§ The problem: Pull each line holding the word "JACK" from the data.

----------------------------------------

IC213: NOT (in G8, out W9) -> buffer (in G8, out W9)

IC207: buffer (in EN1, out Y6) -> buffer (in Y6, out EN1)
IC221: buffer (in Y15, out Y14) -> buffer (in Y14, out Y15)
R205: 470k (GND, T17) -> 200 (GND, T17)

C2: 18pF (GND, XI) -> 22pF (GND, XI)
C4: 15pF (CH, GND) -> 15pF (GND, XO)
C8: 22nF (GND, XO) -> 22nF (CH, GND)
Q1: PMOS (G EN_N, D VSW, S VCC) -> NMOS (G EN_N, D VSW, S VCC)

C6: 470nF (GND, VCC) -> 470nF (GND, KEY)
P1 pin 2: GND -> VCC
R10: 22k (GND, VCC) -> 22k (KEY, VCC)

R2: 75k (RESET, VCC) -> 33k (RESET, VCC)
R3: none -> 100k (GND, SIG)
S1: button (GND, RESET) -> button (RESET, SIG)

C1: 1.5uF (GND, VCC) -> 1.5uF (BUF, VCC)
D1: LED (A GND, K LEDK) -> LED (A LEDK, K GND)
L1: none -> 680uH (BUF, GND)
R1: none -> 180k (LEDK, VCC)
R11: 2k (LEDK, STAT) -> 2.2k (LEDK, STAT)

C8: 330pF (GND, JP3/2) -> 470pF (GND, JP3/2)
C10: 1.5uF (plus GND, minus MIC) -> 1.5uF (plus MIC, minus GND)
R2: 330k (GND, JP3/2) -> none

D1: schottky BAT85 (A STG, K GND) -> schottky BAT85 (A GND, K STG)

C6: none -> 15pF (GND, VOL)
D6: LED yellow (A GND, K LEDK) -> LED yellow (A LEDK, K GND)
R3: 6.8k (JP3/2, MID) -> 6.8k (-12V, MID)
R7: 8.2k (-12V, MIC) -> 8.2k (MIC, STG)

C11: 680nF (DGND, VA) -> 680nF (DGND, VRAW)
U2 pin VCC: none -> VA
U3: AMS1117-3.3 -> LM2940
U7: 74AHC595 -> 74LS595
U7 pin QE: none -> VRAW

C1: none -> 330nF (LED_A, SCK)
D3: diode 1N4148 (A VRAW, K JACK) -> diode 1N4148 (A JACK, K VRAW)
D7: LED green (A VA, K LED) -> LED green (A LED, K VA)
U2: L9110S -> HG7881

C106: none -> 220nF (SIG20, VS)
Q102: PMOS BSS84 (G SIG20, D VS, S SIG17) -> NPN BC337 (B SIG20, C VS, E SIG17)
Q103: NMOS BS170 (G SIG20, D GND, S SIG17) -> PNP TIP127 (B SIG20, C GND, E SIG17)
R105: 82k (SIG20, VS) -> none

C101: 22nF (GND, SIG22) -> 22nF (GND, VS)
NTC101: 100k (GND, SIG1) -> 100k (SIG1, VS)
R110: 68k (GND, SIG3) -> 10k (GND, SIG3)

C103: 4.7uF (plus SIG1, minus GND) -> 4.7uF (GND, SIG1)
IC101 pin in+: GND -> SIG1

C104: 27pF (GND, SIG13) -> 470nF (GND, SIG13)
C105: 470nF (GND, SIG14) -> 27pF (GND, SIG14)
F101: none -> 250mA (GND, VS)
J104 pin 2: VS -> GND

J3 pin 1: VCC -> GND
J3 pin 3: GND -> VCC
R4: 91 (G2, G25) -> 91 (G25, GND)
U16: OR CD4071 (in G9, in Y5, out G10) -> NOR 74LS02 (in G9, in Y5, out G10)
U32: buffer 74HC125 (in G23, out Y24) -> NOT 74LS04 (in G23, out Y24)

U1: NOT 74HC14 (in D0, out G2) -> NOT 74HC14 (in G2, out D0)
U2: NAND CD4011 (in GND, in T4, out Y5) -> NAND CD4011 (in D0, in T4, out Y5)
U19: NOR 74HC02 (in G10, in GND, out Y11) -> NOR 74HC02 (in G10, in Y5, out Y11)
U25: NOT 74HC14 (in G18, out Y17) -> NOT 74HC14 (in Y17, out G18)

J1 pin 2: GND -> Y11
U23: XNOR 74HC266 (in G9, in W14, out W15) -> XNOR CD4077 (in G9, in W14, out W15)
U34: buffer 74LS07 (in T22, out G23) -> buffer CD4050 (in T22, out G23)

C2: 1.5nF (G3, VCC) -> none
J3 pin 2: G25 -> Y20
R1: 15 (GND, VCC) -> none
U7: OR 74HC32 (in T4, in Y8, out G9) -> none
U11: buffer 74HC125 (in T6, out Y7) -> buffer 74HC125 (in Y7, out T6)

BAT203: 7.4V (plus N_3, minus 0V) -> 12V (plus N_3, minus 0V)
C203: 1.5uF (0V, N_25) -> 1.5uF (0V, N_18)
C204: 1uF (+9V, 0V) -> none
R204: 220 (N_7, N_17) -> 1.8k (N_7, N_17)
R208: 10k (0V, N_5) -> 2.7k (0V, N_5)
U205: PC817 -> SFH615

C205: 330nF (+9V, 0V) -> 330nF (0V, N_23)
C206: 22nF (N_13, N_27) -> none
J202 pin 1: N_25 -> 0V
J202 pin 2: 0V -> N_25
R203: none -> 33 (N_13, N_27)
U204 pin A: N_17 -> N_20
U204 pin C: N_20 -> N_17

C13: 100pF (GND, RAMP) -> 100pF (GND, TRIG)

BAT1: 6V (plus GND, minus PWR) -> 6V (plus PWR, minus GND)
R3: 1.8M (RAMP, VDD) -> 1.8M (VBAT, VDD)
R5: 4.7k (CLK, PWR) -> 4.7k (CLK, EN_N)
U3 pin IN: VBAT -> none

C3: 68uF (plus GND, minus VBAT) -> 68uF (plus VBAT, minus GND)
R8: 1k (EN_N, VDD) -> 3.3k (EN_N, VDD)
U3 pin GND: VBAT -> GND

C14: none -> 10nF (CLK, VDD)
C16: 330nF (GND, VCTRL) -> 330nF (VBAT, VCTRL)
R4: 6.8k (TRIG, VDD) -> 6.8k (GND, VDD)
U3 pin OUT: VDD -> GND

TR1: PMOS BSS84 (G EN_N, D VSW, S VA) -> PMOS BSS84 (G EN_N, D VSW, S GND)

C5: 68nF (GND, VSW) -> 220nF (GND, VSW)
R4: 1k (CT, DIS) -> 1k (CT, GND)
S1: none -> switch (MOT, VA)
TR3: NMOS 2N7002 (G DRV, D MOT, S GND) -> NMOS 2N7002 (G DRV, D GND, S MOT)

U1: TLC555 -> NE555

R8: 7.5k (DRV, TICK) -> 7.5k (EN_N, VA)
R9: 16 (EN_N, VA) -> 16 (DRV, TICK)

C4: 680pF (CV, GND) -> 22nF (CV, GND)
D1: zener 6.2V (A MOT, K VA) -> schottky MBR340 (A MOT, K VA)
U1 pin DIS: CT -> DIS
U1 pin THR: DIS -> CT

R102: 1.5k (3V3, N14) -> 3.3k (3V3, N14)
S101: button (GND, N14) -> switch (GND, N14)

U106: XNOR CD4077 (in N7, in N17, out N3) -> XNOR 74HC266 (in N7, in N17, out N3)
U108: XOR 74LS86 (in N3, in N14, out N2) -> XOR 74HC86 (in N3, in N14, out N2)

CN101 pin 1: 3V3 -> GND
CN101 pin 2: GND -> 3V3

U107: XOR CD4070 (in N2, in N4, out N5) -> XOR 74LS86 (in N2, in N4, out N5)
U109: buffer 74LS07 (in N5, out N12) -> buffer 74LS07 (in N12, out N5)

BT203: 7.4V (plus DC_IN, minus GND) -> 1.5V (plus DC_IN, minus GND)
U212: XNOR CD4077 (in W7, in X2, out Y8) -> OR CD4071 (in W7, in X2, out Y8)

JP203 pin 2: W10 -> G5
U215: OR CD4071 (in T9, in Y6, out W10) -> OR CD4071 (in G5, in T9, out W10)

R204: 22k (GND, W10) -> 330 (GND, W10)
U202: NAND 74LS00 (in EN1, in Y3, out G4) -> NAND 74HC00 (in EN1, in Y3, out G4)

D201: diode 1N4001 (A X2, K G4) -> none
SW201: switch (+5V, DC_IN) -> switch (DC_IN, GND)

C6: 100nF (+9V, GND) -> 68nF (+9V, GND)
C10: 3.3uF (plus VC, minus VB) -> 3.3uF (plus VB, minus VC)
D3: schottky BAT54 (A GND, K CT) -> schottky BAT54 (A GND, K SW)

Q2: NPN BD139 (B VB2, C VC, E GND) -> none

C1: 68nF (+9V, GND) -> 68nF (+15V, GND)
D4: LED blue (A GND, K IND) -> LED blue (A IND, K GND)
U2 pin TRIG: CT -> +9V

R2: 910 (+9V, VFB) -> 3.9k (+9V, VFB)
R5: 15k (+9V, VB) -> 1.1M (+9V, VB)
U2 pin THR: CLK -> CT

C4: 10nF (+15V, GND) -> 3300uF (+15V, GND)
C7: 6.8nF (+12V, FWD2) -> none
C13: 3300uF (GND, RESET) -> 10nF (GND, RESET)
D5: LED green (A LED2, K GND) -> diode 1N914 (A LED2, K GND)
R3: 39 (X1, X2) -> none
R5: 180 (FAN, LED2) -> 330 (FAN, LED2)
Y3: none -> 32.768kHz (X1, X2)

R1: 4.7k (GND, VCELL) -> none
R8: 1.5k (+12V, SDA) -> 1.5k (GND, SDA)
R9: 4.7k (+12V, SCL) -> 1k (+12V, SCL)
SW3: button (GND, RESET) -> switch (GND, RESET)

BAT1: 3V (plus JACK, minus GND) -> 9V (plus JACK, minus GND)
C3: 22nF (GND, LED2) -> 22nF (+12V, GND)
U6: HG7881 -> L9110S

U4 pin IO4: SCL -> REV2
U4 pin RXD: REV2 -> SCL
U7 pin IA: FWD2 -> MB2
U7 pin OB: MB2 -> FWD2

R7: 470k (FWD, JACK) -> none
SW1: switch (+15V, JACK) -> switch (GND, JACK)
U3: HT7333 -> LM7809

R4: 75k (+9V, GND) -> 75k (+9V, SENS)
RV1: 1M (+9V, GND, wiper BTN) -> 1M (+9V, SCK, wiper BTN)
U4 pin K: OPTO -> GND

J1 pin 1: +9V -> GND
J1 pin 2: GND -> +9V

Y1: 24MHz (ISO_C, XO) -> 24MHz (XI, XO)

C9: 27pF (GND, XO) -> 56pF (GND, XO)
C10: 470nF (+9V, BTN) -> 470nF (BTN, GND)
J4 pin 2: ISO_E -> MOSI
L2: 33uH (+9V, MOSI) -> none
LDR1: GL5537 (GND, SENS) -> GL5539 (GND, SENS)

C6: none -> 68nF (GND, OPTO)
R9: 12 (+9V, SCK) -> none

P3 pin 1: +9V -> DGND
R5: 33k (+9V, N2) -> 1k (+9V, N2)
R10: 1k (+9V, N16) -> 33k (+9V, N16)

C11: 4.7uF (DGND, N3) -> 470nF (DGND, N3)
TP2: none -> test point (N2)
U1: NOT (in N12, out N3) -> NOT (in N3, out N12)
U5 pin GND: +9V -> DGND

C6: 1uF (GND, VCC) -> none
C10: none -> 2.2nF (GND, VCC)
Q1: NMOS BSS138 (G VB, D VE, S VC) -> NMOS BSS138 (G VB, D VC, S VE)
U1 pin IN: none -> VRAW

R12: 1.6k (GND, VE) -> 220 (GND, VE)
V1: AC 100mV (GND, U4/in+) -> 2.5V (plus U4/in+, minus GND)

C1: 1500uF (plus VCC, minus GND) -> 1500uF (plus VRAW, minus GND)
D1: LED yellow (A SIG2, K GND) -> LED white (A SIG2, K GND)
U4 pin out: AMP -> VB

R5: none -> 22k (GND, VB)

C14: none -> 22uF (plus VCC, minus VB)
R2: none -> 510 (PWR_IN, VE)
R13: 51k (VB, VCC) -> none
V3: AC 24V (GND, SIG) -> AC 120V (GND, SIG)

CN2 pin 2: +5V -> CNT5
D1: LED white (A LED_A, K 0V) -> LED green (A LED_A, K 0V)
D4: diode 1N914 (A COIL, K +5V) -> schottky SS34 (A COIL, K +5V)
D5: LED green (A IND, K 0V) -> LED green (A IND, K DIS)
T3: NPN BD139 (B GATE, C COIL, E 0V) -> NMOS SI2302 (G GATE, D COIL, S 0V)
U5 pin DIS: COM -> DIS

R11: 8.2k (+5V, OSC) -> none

----------------------------------------

§ Answer area:
D3: diode 1N4148 (A VRAW, K JACK) -> diode 1N4148 (A JACK, K VRAW)
BAT1: 3V (plus JACK, minus GND) -> 9V (plus JACK, minus GND)
R7: 470k (FWD, JACK) -> none
SW1: switch (+15V, JACK) -> switch (GND, JACK)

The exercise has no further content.